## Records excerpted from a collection
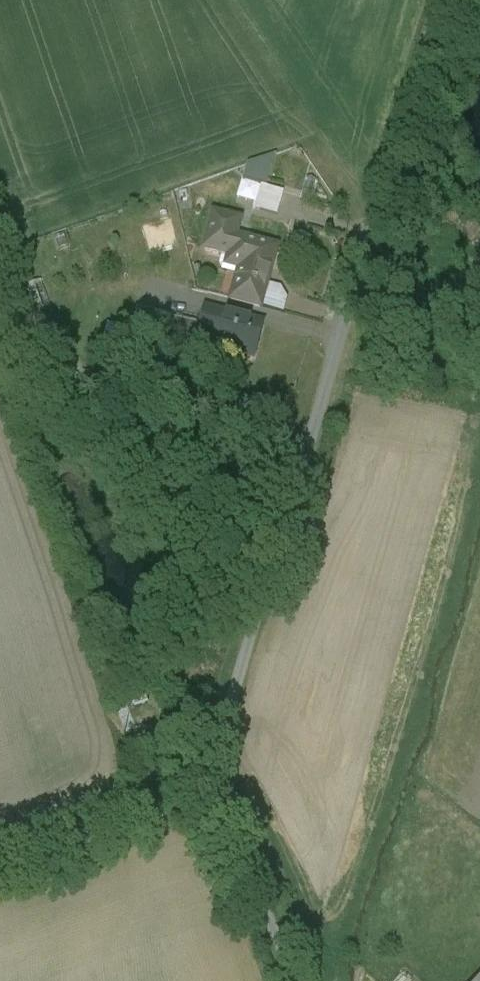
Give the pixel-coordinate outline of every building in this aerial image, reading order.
[(261,186),(239,180),(233,204),(255,210),(261,186)] [(274,246),(232,236),(237,219),(210,211),(204,234),(207,239),(204,249),(239,258),(227,300),(258,307),(274,246)] [(226,312),(201,304),(196,321),(191,337),(216,344),(226,312)] [(196,321),(165,312),(160,328),(191,337),(196,321)] [(261,322),(226,312),(216,344),(251,354),(261,322)]
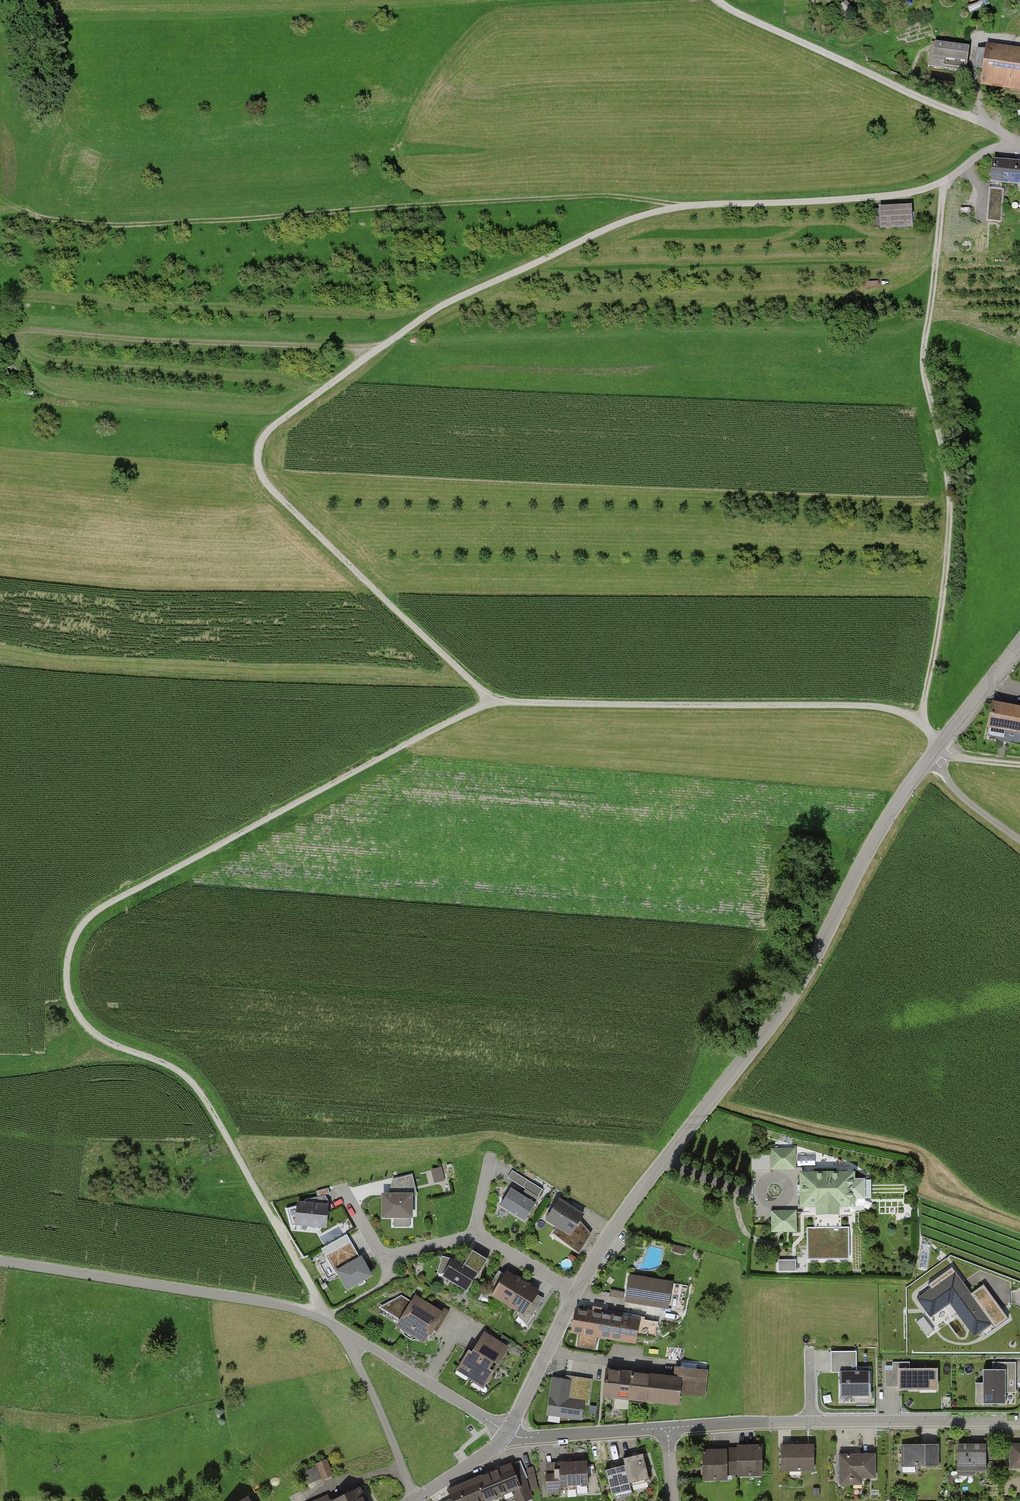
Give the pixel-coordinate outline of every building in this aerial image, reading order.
[(966,70),(969,47),(935,43),(933,59),(936,59),(935,66),(966,70)] [(983,84),(1019,89),(1019,56),(978,50),(976,67),(985,69),(983,84)] [(994,163),(992,182),(1019,184),(1019,165),(994,163)] [(1004,190),(989,189),(987,221),(1001,222),(1004,190)] [(874,227),(912,225),(911,208),(873,210),(874,227)] [(1019,744),(1019,709),(993,704),(987,738),(1019,744)] [(771,1171),(795,1171),(795,1150),(771,1150),(771,1171)] [(441,1169),(431,1171),(435,1184),(444,1181),(441,1169)] [(544,1191),(512,1171),(507,1179),(525,1190),(522,1196),(511,1190),(499,1209),(524,1224),(544,1191)] [(854,1176),(800,1177),(801,1209),(816,1209),(816,1219),(838,1218),(838,1209),(854,1209),(854,1200),(865,1200),(865,1183),(854,1183),(854,1176)] [(394,1228),(411,1228),(411,1197),(417,1197),(412,1177),(392,1181),(388,1194),(381,1194),(382,1218),(393,1218),(394,1228)] [(301,1224),(321,1226),(327,1214),(323,1206),(329,1203),(325,1195),(306,1200),(297,1211),(301,1224)] [(591,1237),(579,1221),(583,1213),(557,1198),(545,1220),(558,1228),(554,1234),(580,1255),(591,1237)] [(772,1234),(797,1234),(796,1213),(772,1213),(772,1234)] [(358,1260),(348,1243),(326,1256),(333,1266),(323,1271),(328,1279),(338,1273),(347,1289),(371,1276),(361,1258),(358,1260)] [(444,1277),(465,1290),(484,1259),(472,1252),(464,1265),(455,1259),(444,1277)] [(796,1258),(779,1258),(780,1271),(797,1270),(796,1258)] [(493,1296),(524,1314),(539,1291),(507,1272),(493,1296)] [(630,1276),(626,1302),(667,1308),(671,1283),(630,1276)] [(397,1326),(424,1341),(441,1311),(414,1296),(411,1303),(401,1297),(379,1310),(400,1321),(397,1326)] [(576,1310),(572,1332),(598,1336),(601,1314),(576,1310)] [(601,1314),(598,1336),(635,1342),(639,1321),(601,1314)] [(459,1373),(484,1388),(508,1349),(483,1334),(459,1373)] [(577,1345),(579,1336),(571,1334),(569,1343),(577,1345)] [(857,1351),(831,1351),(832,1367),(849,1366),(849,1364),(857,1364),(857,1351)] [(892,1371),(885,1371),(885,1388),(899,1388),(899,1394),(938,1394),(937,1371),(910,1372),(910,1364),(892,1364),(892,1371)] [(984,1407),(1006,1407),(1006,1393),(1016,1393),(1016,1364),(994,1364),(994,1373),(984,1373),(984,1384),(976,1384),(976,1405),(984,1404),(984,1407)] [(674,1378),(647,1375),(644,1402),(679,1406),(680,1393),(705,1396),(708,1372),(676,1368),(674,1378)] [(870,1370),(839,1371),(840,1396),(856,1396),(856,1402),(871,1402),(870,1370)] [(647,1375),(609,1371),(606,1398),(644,1402),(647,1375)] [(566,1383),(552,1380),(547,1415),(583,1421),(585,1405),(588,1405),(591,1382),(567,1378),(566,1383)] [(985,1471),(985,1445),(958,1444),(958,1471),(985,1471)] [(812,1470),(812,1445),(783,1445),(782,1470),(812,1470)] [(938,1466),(938,1445),(903,1445),(903,1466),(938,1466)] [(761,1476),(761,1446),(738,1446),(738,1451),(738,1474),(738,1476),(761,1476)] [(726,1451),(726,1450),(703,1450),(703,1480),(727,1480),(727,1474),(726,1451)] [(727,1474),(738,1474),(738,1451),(726,1451),(727,1474)] [(629,1481),(648,1477),(643,1454),(624,1459),(629,1481)] [(875,1478),(875,1455),(840,1456),(841,1485),(861,1485),(861,1479),(875,1478)] [(309,1484),(335,1474),(329,1459),(303,1469),(309,1484)] [(558,1486),(587,1485),(586,1461),(557,1463),(558,1486)] [(514,1498),(530,1492),(518,1462),(495,1471),(502,1488),(509,1485),(511,1489),(514,1498)] [(556,1465),(545,1466),(547,1497),(558,1496),(556,1465)] [(612,1496),(631,1492),(625,1469),(606,1474),(612,1496)] [(511,1489),(509,1485),(502,1488),(495,1471),(475,1479),(480,1489),(474,1492),(478,1500),(483,1500),(511,1489)] [(474,1492),(480,1489),(475,1479),(448,1490),(453,1500),(454,1500),(478,1500),(474,1492)] [(359,1488),(329,1500),(365,1500),(359,1488)]
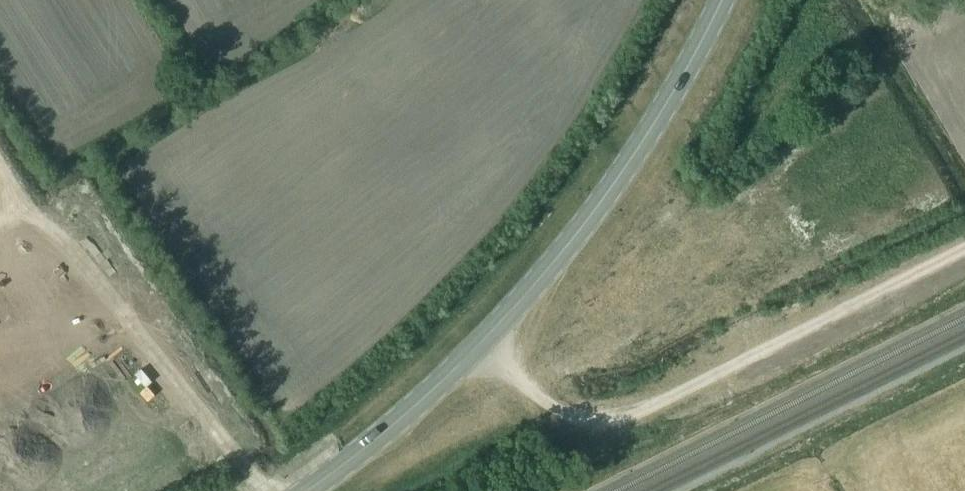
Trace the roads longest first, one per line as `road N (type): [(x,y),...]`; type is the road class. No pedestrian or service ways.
road 1 (tertiary): [(722,0),(653,125),(575,237),(479,346),(306,490)]
road 2 (track): [(479,346),(551,399),(589,413),(628,410),(964,249)]
road 3 (residential): [(271,490),(19,176),(4,185)]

## Task prompt
No images belong in the copy. Transcribe every record exactly.

## Completed exercise
Give the pixel-coordinate outline of every building in this aerial image, reading order.
[(261,186),(239,180),(233,204),(255,210),(261,186)] [(274,246),(232,236),(237,219),(210,211),(204,234),(207,239),(204,249),(239,258),(227,300),(258,307),(274,246)] [(226,312),(201,304),(196,321),(191,337),(216,344),(226,312)] [(196,321),(165,312),(160,328),(191,337),(196,321)] [(261,322),(226,312),(216,344),(251,354),(261,322)]
Give the pixel-coordinate outline of every building in this aerial image, reading order.
[(966,70),(969,47),(935,43),(933,59),(936,59),(935,66),(966,70)] [(983,84),(1019,89),(1019,56),(978,50),(976,67),(985,69),(983,84)] [(994,163),(992,182),(1019,184),(1019,165),(994,163)] [(1004,190),(989,189),(987,221),(1001,222),(1004,190)] [(874,227),(912,225),(911,208),(873,210),(874,227)] [(1019,744),(1019,709),(993,704),(987,738),(1019,744)] [(771,1171),(795,1171),(795,1150),(771,1150),(771,1171)] [(441,1169),(431,1171),(435,1184),(444,1181),(441,1169)] [(544,1191),(512,1171),(507,1179),(525,1190),(522,1196),(511,1190),(499,1209),(524,1224),(544,1191)] [(854,1176),(800,1177),(801,1209),(816,1209),(816,1219),(838,1218),(838,1209),(854,1209),(854,1200),(865,1200),(865,1183),(854,1183),(854,1176)] [(394,1228),(411,1228),(411,1197),(417,1197),(412,1177),(392,1181),(388,1194),(381,1194),(382,1218),(393,1218),(394,1228)] [(301,1224),(321,1226),(327,1214),(323,1206),(329,1203),(325,1195),(306,1200),(297,1211),(301,1224)] [(591,1237),(579,1221),(583,1213),(557,1198),(545,1220),(558,1228),(554,1234),(580,1255),(591,1237)] [(772,1234),(797,1234),(796,1213),(772,1213),(772,1234)] [(358,1260),(348,1243),(326,1256),(333,1266),(323,1271),(328,1279),(338,1273),(347,1289),(371,1276),(361,1258),(358,1260)] [(444,1277),(465,1290),(484,1259),(472,1252),(464,1265),(455,1259),(444,1277)] [(796,1258),(779,1258),(780,1271),(797,1270),(796,1258)] [(493,1296),(524,1314),(539,1291),(507,1272),(493,1296)] [(630,1276),(626,1302),(667,1308),(671,1283),(630,1276)] [(397,1326),(424,1341),(441,1311),(414,1296),(411,1303),(401,1297),(379,1310),(400,1321),(397,1326)] [(576,1310),(572,1332),(598,1336),(601,1314),(576,1310)] [(601,1314),(598,1336),(635,1342),(639,1321),(601,1314)] [(459,1373),(484,1388),(508,1349),(483,1334),(459,1373)] [(577,1345),(579,1336),(571,1334),(569,1343),(577,1345)] [(857,1351),(831,1351),(832,1367),(849,1366),(849,1364),(857,1364),(857,1351)] [(892,1371),(885,1371),(885,1388),(899,1388),(899,1394),(938,1394),(937,1371),(910,1372),(910,1364),(892,1364),(892,1371)] [(984,1407),(1006,1407),(1006,1393),(1016,1393),(1016,1364),(994,1364),(994,1373),(984,1373),(984,1384),(976,1384),(976,1405),(984,1404),(984,1407)] [(674,1378),(647,1375),(644,1402),(679,1406),(680,1393),(705,1396),(708,1372),(676,1368),(674,1378)] [(870,1370),(839,1371),(840,1396),(856,1396),(856,1402),(871,1402),(870,1370)] [(647,1375),(609,1371),(606,1398),(644,1402),(647,1375)] [(566,1383),(552,1380),(547,1415),(583,1421),(585,1405),(588,1405),(591,1382),(567,1378),(566,1383)] [(985,1471),(985,1445),(958,1444),(958,1471),(985,1471)] [(812,1470),(812,1445),(783,1445),(782,1470),(812,1470)] [(938,1466),(938,1445),(903,1445),(903,1466),(938,1466)] [(761,1476),(761,1446),(738,1446),(738,1451),(738,1474),(738,1476),(761,1476)] [(726,1451),(726,1450),(703,1450),(703,1480),(727,1480),(727,1474),(726,1451)] [(727,1474),(738,1474),(738,1451),(726,1451),(727,1474)] [(629,1481),(648,1477),(643,1454),(624,1459),(629,1481)] [(875,1478),(875,1455),(840,1456),(841,1485),(861,1485),(861,1479),(875,1478)] [(309,1484),(335,1474),(329,1459),(303,1469),(309,1484)] [(558,1486),(587,1485),(586,1461),(557,1463),(558,1486)] [(514,1498),(530,1492),(518,1462),(495,1471),(502,1488),(509,1485),(511,1489),(514,1498)] [(556,1465),(545,1466),(547,1497),(558,1496),(556,1465)] [(612,1496),(631,1492),(625,1469),(606,1474),(612,1496)] [(511,1489),(509,1485),(502,1488),(495,1471),(475,1479),(480,1489),(474,1492),(478,1500),(483,1500),(511,1489)] [(474,1492),(480,1489),(475,1479),(448,1490),(453,1500),(454,1500),(478,1500),(474,1492)] [(359,1488),(329,1500),(365,1500),(359,1488)]
Trace the roads longest first, one per line as `road N (type): [(x,y),...]`; type is the road class. No pedestrian or service ways.
road 1 (tertiary): [(722,0),(653,125),(575,237),(479,346),(306,490)]
road 2 (track): [(479,346),(551,399),(589,413),(628,410),(964,249)]
road 3 (residential): [(271,490),(19,176),(4,185)]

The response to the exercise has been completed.